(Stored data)
───
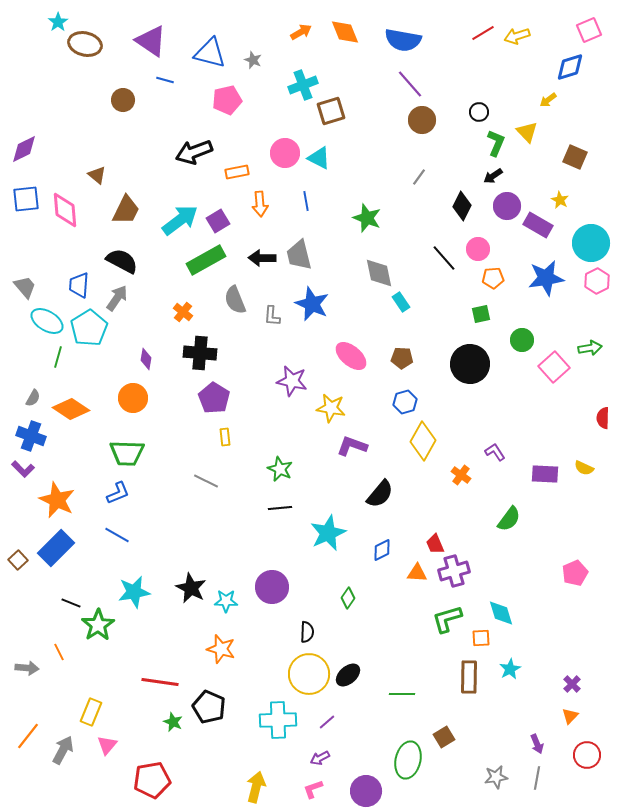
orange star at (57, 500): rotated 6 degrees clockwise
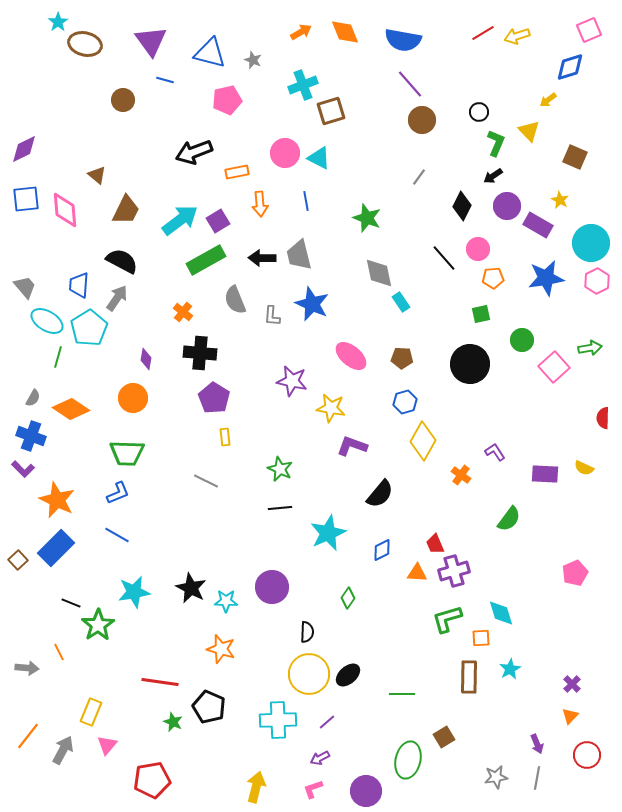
purple triangle at (151, 41): rotated 20 degrees clockwise
yellow triangle at (527, 132): moved 2 px right, 1 px up
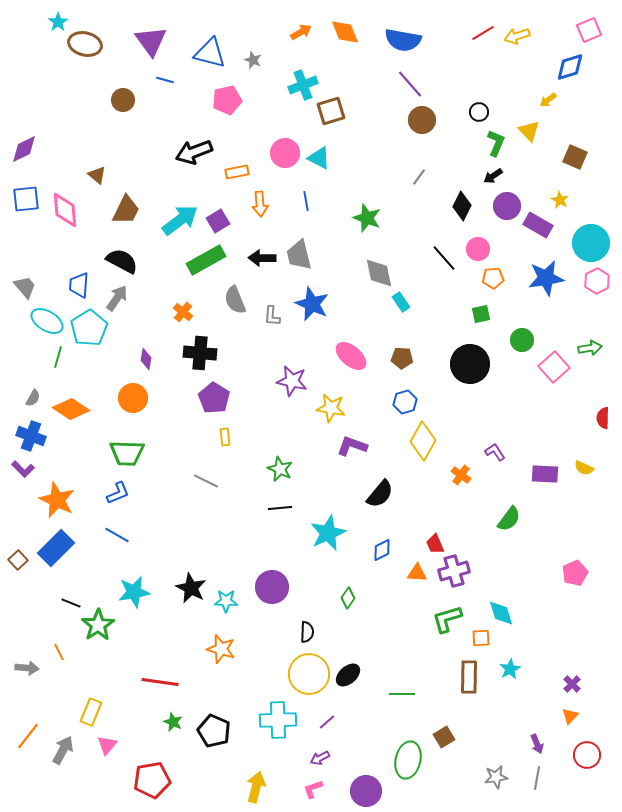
black pentagon at (209, 707): moved 5 px right, 24 px down
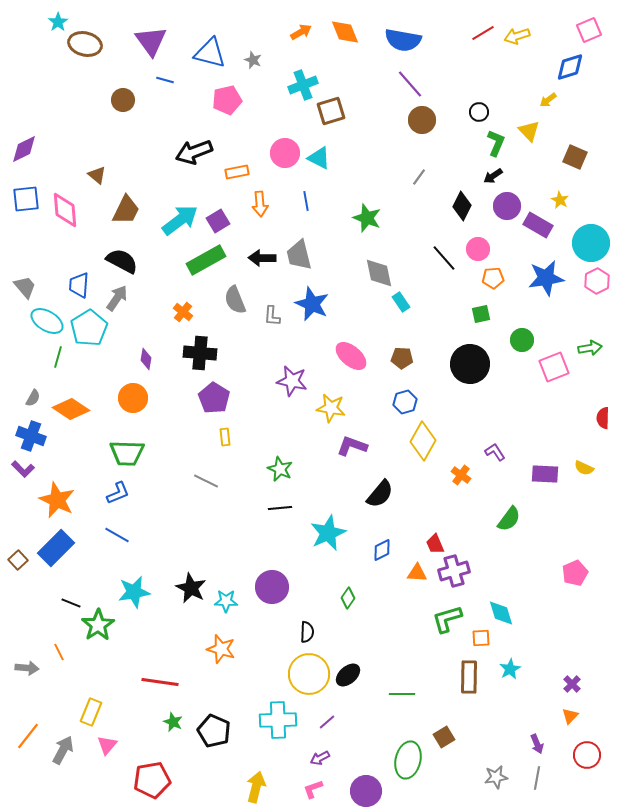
pink square at (554, 367): rotated 20 degrees clockwise
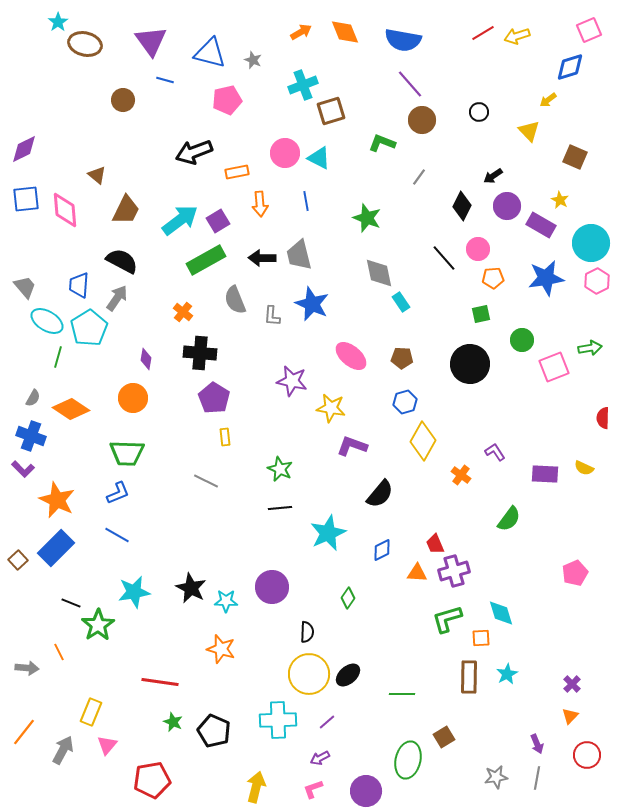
green L-shape at (496, 143): moved 114 px left; rotated 92 degrees counterclockwise
purple rectangle at (538, 225): moved 3 px right
cyan star at (510, 669): moved 3 px left, 5 px down
orange line at (28, 736): moved 4 px left, 4 px up
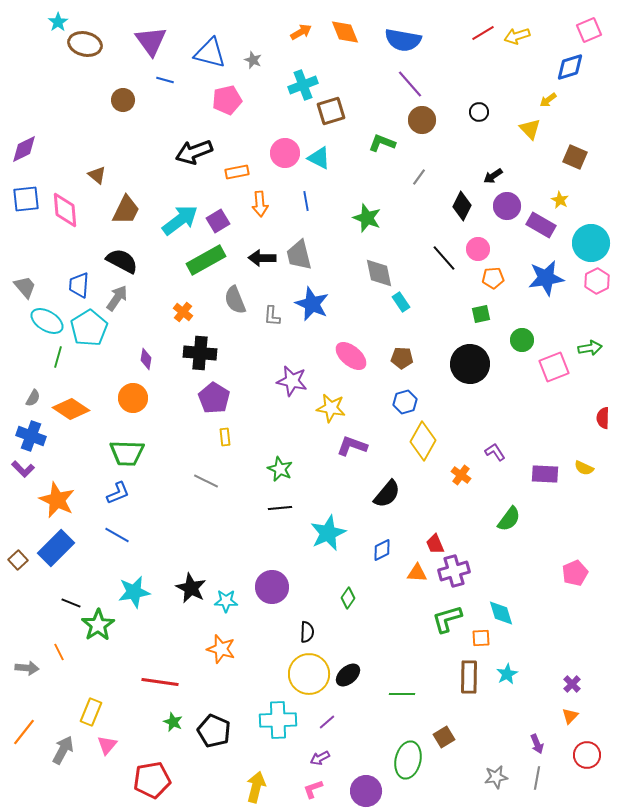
yellow triangle at (529, 131): moved 1 px right, 2 px up
black semicircle at (380, 494): moved 7 px right
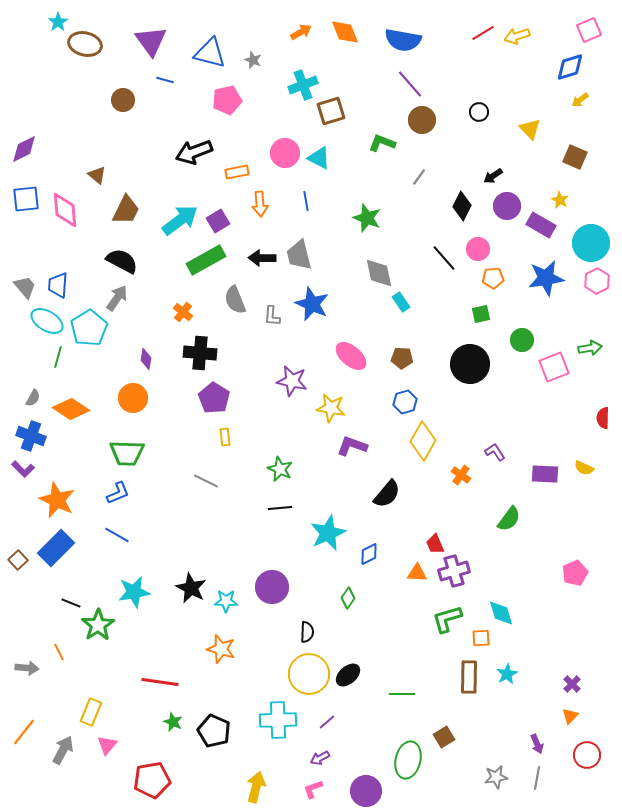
───
AIM OF THE EXERCISE
Rewrite the material above, replacing each "rotated" with "turned" and keeping everything else unchanged. Leave out the picture lines.

SOLUTION
orange star at (57, 500): turned 6 degrees clockwise
purple triangle at (151, 41): turned 20 degrees clockwise
yellow triangle at (527, 132): moved 2 px right, 1 px up
black pentagon at (209, 707): moved 5 px right, 24 px down
pink square at (554, 367): turned 20 degrees clockwise
green L-shape at (496, 143): moved 114 px left; turned 92 degrees counterclockwise
purple rectangle at (538, 225): moved 3 px right
cyan star at (510, 669): moved 3 px left, 5 px down
orange line at (28, 736): moved 4 px left, 4 px up
yellow triangle at (529, 131): moved 1 px right, 2 px up
black semicircle at (380, 494): moved 7 px right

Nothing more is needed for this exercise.